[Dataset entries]
####################

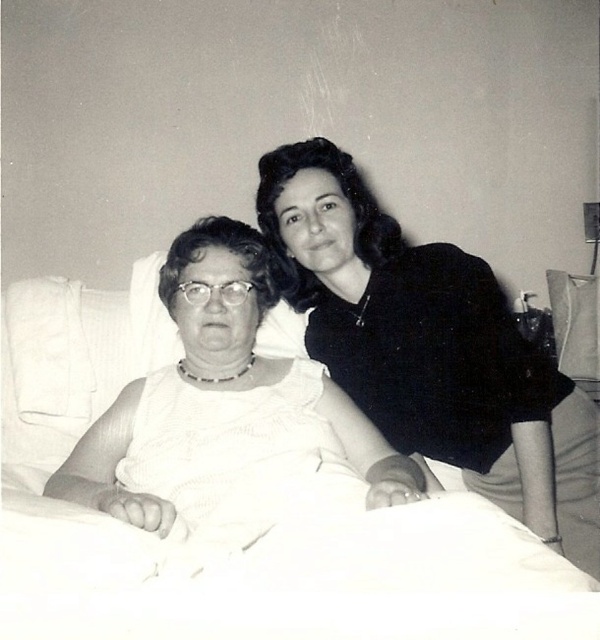
You are a nurse in a hospital room. You need to place a medical chart on the bed and a syringe on the floor. The medical chart must be placed at point (45, 532) and the syringe at point (286, 250). From the perspective of the patient in the bed, which item will be closer to them?

The medical chart placed at point (45, 532) will be closer to the patient in the bed because it is positioned in front of the syringe at point (286, 250).

You are a nurse in a hospital room. You see two white fabrics in the image. Which one is closer to you, the white fabric at upper right or the white fabric at center?

The white fabric at upper right is closer to you because the white fabric at center is behind it.

You are a photographer adjusting your camera settings in a hospital room scene. You need to focus on two specific points marked as point 1 and point 2. Given that point 1 is at coordinate (505, 387) and point 2 is at (97, 420), which point should you prioritize focusing on first if you want to ensure the subject closest to the camera is sharp?

Point 1 at coordinate (505, 387) should be prioritized because it is closer to the camera than point 2 at (97, 420), ensuring the nearest subject is in focus.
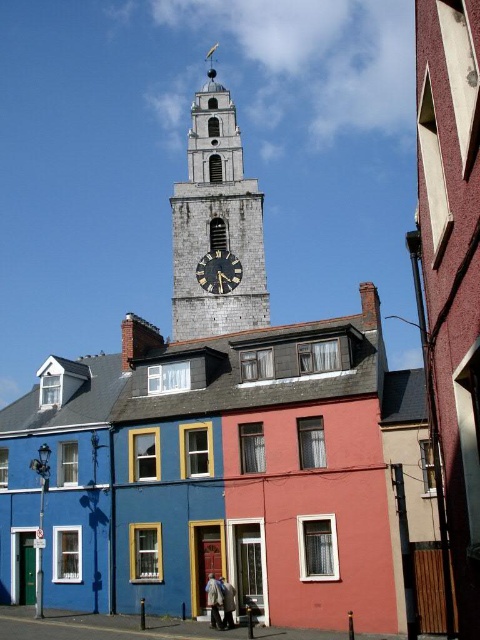
Question: Does silver metallic clock tower at upper center have a greater width compared to black polished clock at center?

Choices:
 (A) yes
 (B) no

Answer: (A)

Question: Which of the following is the closest to the observer?

Choices:
 (A) silver metallic clock tower at upper center
 (B) black polished clock at center

Answer: (A)

Question: Is silver metallic clock tower at upper center above black polished clock at center?

Choices:
 (A) no
 (B) yes

Answer: (B)

Question: Does silver metallic clock tower at upper center appear on the left side of black polished clock at center?

Choices:
 (A) no
 (B) yes

Answer: (B)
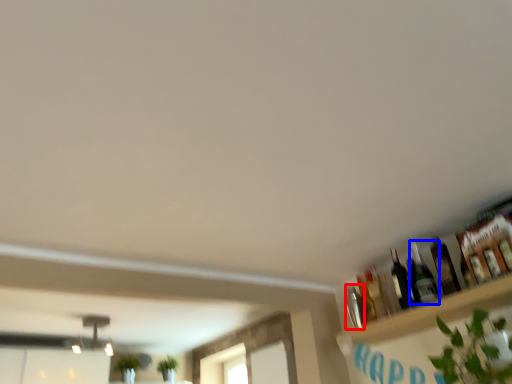
Question: Which object appears farthest to the camera in this image, bottle (highlighted by a red box) or bottle (highlighted by a blue box)?

Choices:
 (A) bottle
 (B) bottle

Answer: (A)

####################

Extract every line of the data above that contains the string "camera", treating uppercase and lowercase letters as distinct.

_Task result:_
You are a photographer adjusting your camera settings in a hospital room scene. You need to focus on two specific points marked as point 1 and point 2. Given that point 1 is at coordinate (505, 387) and point 2 is at (97, 420), which point should you prioritize focusing on first if you want to ensure the subject closest to the camera is sharp?
Point 1 at coordinate (505, 387) should be prioritized because it is closer to the camera than point 2 at (97, 420), ensuring the nearest subject is in focus.
Question: Which object appears farthest to the camera in this image, bottle (highlighted by a red box) or bottle (highlighted by a blue box)?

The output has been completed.